**Task prompt:** Pull out every line in the records below that contains the word "italic".

▬▬▬▬▬▬▬▬▬▬

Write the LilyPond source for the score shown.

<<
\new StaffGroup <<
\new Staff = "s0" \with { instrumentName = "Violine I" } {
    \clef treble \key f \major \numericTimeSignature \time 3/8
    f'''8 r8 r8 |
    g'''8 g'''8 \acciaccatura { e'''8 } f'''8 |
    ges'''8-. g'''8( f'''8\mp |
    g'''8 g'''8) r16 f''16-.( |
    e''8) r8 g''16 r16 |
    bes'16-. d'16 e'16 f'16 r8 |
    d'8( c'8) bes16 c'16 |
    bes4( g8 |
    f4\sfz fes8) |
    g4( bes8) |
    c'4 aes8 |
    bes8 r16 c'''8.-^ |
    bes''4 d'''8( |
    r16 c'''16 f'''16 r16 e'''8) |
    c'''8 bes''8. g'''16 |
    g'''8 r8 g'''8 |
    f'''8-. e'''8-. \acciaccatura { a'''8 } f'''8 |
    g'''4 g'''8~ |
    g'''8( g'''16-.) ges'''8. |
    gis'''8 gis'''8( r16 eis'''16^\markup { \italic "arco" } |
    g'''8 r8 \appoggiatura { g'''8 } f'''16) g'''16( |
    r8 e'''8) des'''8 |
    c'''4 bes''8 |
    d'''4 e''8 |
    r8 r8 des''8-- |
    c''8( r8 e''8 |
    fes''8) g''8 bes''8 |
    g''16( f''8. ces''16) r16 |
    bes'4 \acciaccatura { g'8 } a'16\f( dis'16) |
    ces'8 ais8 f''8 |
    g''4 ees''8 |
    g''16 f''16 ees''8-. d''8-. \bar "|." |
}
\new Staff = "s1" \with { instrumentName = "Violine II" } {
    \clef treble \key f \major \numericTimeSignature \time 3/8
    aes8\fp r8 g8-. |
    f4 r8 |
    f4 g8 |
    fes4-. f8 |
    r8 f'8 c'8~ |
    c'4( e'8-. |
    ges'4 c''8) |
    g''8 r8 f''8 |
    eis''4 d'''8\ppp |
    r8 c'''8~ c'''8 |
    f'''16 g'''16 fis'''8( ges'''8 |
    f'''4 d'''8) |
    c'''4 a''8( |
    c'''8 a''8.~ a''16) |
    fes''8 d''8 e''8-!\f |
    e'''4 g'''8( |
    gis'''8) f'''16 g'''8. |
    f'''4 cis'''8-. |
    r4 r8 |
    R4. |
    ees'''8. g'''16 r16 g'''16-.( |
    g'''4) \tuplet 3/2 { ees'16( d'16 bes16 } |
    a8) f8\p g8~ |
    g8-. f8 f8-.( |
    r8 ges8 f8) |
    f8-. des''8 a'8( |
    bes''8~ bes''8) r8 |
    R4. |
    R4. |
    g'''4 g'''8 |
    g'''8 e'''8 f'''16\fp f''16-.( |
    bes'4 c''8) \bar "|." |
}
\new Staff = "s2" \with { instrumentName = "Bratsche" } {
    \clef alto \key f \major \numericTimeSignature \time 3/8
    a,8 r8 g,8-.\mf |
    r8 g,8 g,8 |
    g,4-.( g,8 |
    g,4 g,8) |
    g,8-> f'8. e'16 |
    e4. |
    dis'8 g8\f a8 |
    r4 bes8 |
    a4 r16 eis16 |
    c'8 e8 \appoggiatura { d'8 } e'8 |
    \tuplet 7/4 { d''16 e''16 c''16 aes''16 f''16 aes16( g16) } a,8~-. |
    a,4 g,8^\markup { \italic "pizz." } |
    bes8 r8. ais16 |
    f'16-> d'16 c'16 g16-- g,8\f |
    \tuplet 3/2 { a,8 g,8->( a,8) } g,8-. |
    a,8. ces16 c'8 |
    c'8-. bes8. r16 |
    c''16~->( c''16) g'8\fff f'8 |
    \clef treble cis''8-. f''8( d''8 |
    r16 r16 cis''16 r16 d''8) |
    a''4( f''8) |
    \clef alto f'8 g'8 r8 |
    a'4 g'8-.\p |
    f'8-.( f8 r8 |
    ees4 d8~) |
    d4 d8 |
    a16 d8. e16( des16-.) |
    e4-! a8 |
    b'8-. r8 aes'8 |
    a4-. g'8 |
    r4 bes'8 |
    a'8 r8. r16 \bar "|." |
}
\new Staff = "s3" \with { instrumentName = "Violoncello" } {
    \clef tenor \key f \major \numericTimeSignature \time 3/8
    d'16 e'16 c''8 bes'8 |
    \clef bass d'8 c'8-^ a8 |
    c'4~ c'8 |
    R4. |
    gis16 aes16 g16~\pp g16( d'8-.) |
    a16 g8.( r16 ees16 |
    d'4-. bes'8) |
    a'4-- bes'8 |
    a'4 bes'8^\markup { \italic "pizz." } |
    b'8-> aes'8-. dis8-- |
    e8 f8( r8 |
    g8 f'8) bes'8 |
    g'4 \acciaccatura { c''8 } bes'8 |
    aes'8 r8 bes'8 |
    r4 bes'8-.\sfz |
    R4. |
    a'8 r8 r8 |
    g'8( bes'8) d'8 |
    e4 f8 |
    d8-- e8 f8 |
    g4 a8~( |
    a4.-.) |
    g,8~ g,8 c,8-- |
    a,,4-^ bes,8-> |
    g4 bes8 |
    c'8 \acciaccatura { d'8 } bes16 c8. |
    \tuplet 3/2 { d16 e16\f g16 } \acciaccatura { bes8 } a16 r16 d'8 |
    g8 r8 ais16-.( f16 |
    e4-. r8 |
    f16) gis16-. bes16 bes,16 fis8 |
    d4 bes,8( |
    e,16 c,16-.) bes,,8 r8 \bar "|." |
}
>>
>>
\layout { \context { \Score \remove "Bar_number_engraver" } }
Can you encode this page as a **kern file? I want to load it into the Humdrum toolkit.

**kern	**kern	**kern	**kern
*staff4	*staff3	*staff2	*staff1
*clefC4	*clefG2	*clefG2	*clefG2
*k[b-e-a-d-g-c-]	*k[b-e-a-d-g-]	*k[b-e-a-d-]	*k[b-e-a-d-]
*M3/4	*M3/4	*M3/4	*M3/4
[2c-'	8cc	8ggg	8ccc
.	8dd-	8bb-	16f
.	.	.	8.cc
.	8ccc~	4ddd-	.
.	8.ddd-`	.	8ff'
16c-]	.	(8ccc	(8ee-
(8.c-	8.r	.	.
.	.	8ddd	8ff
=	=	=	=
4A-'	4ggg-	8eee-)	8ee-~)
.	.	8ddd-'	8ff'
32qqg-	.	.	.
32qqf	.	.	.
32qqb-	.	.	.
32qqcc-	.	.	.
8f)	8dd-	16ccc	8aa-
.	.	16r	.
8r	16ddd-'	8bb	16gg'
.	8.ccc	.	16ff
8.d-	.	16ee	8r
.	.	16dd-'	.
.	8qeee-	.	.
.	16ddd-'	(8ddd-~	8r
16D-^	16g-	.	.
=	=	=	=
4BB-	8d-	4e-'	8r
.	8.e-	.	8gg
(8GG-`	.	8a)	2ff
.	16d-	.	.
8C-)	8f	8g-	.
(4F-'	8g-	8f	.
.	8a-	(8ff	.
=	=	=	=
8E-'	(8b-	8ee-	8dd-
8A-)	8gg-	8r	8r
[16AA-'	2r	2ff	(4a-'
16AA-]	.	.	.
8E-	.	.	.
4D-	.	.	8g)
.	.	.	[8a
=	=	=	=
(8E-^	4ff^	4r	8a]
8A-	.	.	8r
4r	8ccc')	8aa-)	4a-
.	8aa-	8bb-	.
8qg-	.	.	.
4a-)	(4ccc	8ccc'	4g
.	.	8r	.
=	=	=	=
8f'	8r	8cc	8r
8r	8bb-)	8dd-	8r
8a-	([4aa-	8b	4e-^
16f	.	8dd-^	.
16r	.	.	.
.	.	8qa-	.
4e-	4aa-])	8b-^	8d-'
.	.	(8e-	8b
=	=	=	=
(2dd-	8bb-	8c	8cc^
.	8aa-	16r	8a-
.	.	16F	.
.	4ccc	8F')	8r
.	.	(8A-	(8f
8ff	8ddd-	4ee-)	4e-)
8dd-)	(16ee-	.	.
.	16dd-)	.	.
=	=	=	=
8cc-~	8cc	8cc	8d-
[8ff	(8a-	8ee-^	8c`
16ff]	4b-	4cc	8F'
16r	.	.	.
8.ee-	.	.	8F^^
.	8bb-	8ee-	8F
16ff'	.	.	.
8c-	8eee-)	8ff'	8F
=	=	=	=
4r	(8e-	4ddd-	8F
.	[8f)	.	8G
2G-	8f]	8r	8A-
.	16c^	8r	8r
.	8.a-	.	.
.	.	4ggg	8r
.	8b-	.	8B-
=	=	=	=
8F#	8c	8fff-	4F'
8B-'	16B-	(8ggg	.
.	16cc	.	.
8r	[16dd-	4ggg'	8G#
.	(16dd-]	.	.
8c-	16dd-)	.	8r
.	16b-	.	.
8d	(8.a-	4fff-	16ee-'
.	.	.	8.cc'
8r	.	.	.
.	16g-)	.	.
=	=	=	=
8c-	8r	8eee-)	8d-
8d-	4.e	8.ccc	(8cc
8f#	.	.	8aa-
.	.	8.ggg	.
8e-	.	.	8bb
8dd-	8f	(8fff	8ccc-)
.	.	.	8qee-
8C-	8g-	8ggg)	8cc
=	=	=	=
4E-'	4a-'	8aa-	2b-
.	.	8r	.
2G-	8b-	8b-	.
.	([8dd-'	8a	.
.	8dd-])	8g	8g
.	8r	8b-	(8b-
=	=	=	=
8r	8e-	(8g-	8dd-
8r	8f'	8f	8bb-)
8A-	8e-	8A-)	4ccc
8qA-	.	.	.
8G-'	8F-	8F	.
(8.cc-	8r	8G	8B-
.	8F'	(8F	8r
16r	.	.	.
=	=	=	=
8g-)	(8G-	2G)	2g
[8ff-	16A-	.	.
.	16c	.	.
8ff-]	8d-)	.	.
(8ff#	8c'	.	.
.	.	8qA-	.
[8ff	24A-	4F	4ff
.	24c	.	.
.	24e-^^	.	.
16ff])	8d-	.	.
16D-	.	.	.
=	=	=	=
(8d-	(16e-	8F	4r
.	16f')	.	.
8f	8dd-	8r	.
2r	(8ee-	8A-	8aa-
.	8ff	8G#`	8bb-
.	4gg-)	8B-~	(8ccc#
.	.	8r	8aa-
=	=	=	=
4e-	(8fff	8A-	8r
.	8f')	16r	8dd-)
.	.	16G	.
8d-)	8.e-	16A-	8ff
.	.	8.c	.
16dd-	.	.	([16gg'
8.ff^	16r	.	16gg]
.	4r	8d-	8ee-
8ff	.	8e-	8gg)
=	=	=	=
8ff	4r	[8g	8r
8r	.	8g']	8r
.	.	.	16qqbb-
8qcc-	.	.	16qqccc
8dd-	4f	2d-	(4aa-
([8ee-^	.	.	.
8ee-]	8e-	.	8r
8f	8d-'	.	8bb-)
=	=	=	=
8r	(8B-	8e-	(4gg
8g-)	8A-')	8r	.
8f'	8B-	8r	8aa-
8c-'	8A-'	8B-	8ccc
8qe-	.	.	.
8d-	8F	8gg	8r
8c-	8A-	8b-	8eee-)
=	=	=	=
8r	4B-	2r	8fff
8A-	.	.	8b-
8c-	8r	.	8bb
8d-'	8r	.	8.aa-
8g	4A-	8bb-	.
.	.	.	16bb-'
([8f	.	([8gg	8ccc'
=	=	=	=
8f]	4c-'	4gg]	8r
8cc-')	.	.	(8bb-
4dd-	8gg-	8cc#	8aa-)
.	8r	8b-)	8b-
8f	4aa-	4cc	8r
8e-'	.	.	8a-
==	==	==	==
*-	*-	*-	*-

▬▬▬▬▬▬▬▬▬▬

**Worked solution:**
    gis'''8 gis'''8( r16 eis'''16^\markup { \italic "arco" } |
    a,4 g,8^\markup { \italic "pizz." } |
    a'4 bes'8^\markup { \italic "pizz." } |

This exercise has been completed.